::: Information given :::
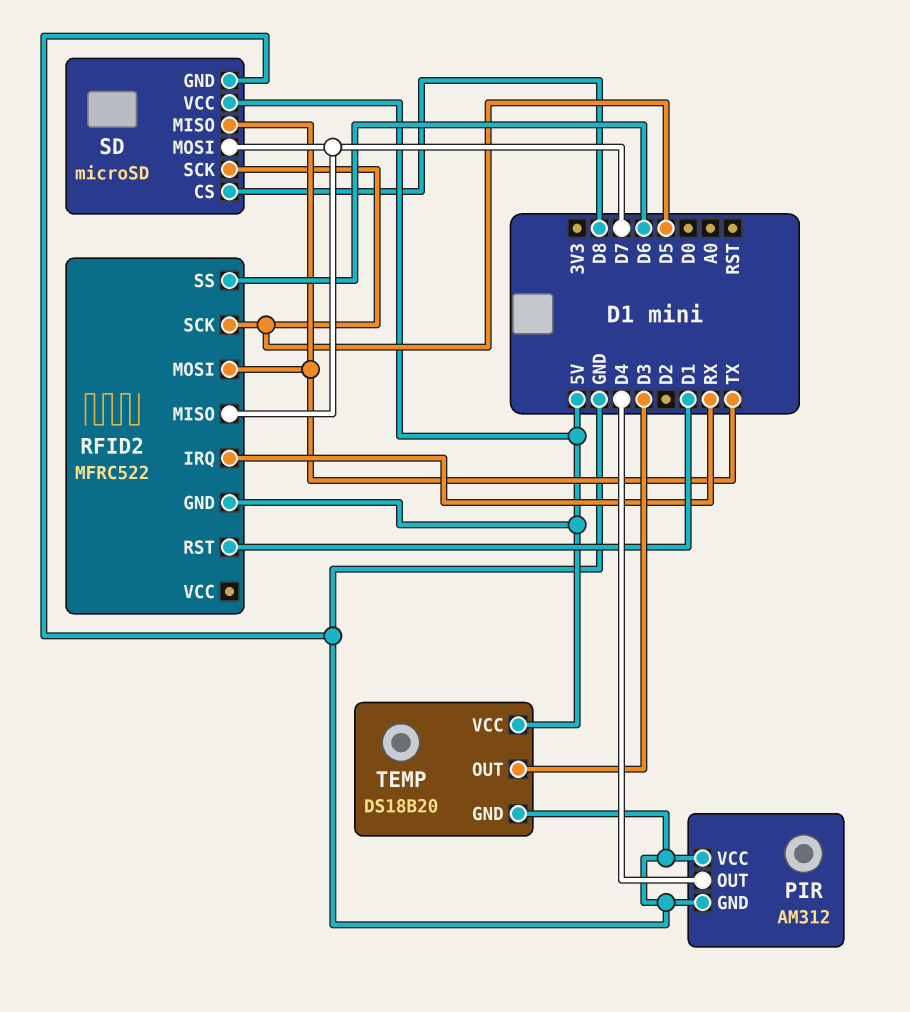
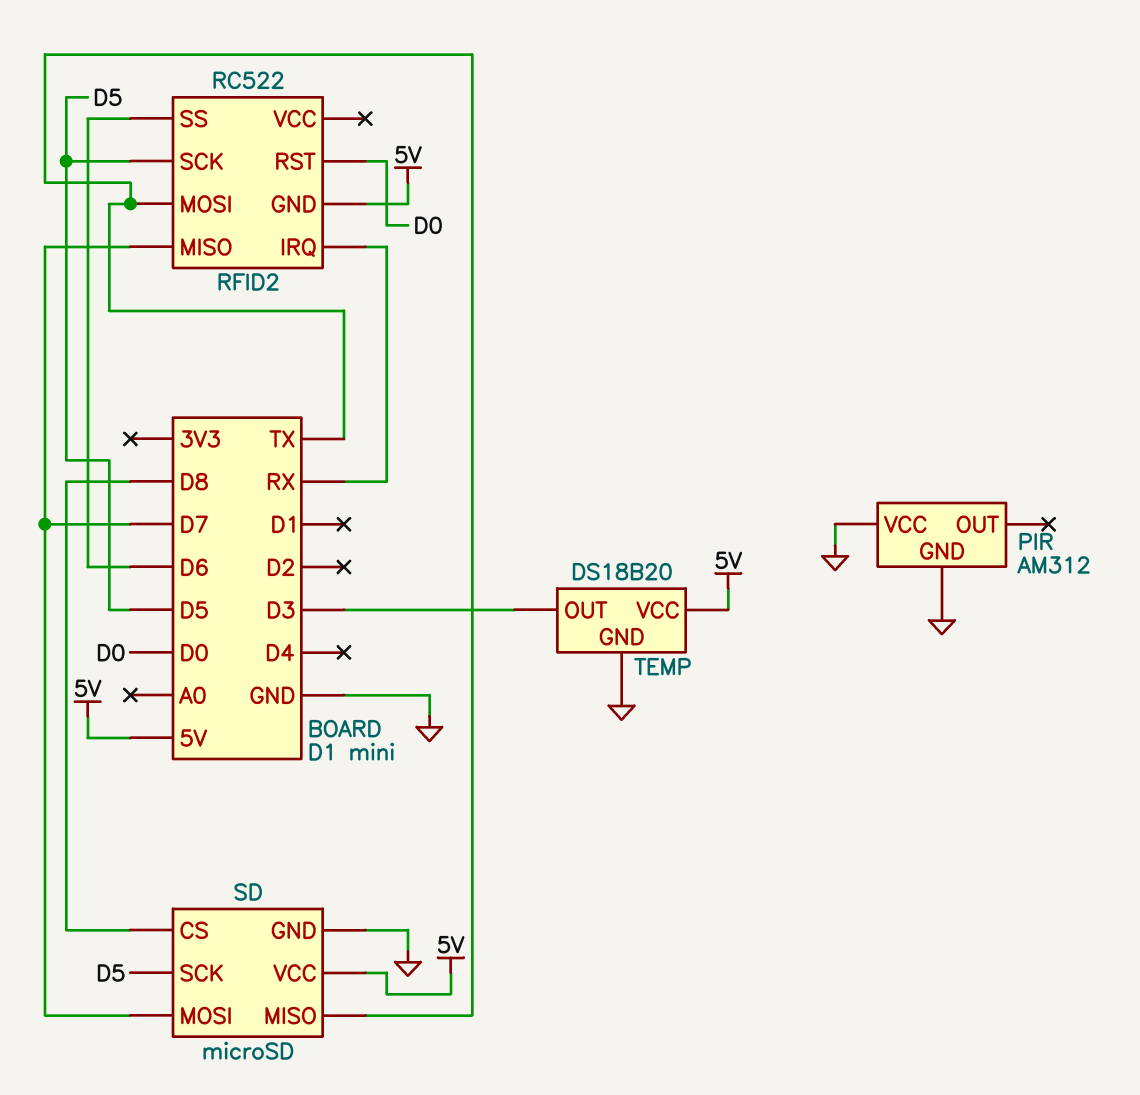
PIR pin OUT: D4 -> none
RFID2: MFRC522 -> RC522
RFID2 pin RST: D1 -> D0

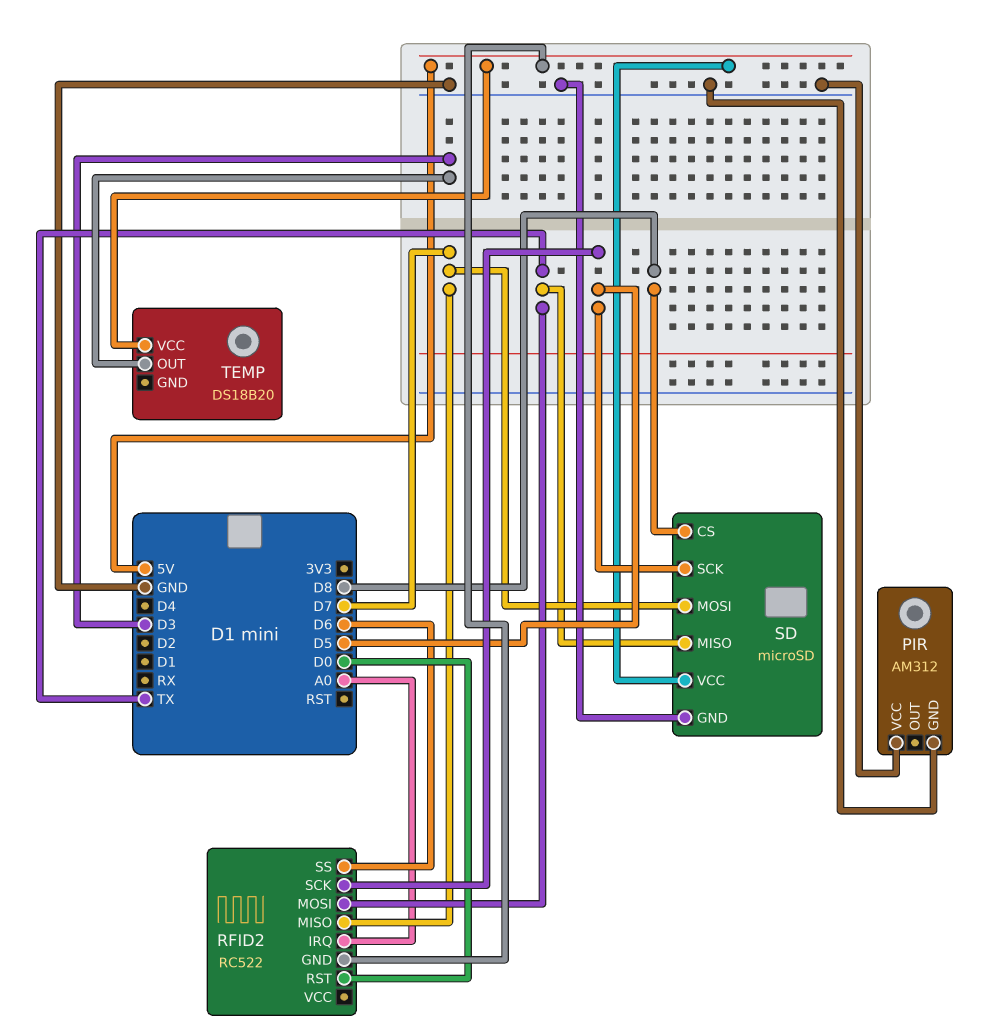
RFID2 pin IRQ: RX -> A0
TEMP pin GND: GND -> none

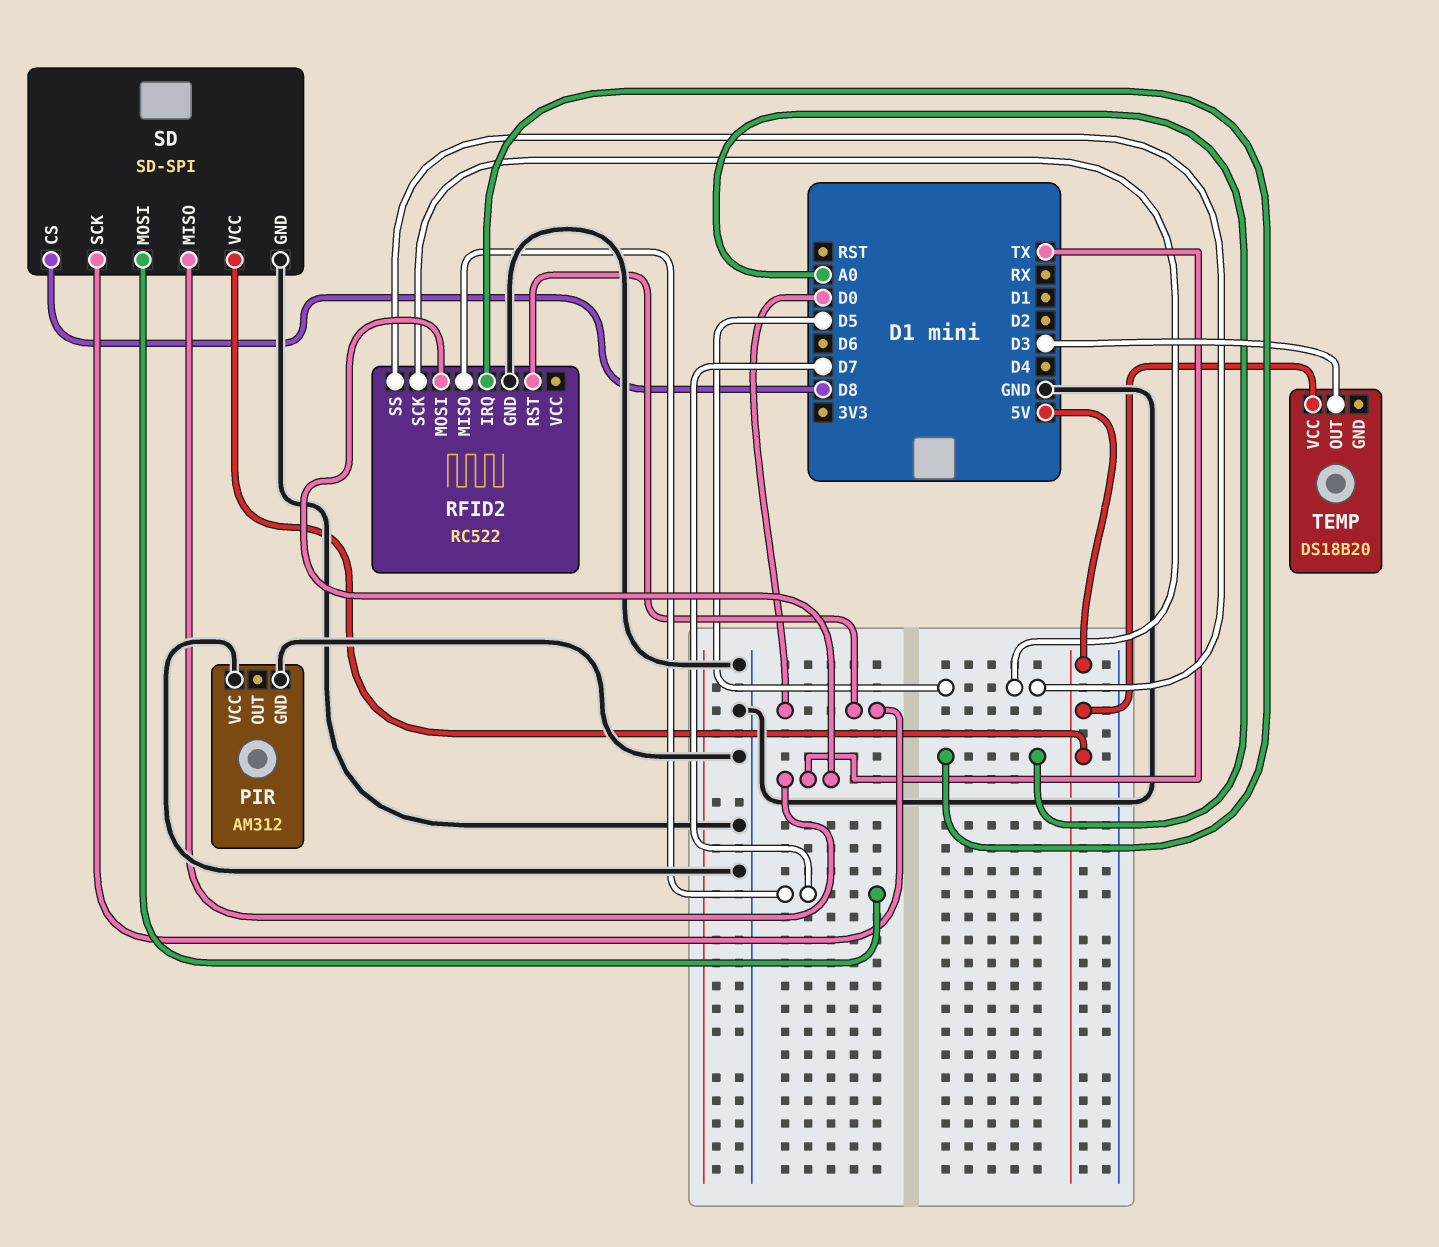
RFID2 pin GND: 5V -> GND
RFID2 pin SS: D6 -> D5
SD: microSD -> SD-SPI
SD pin SCK: D5 -> D0

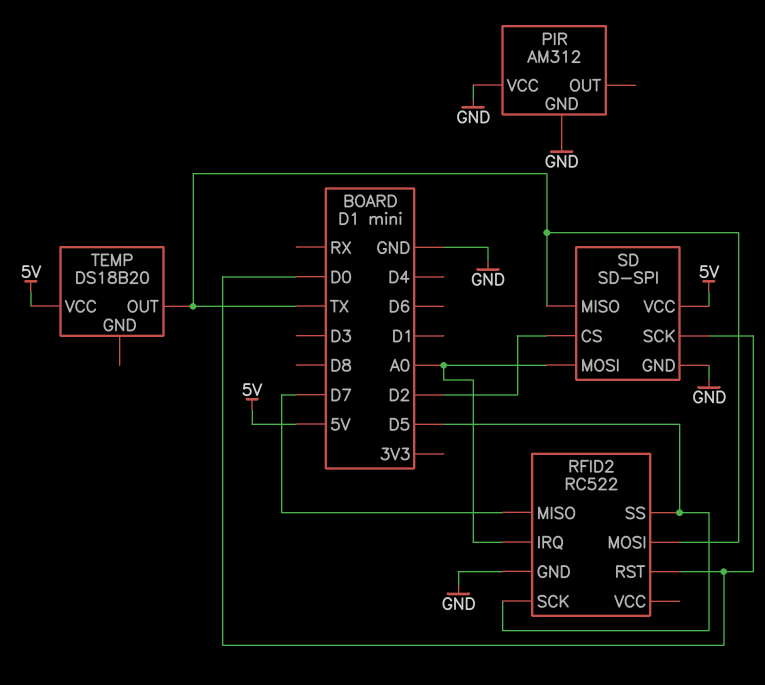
SD pin CS: D8 -> D2
SD pin MOSI: D7 -> A0
TEMP pin OUT: D3 -> TX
:::
> **What needs to be done**: Using the listing above, say how many of its lines contain "TEMP", and give no other words.

> **Written solution**: 2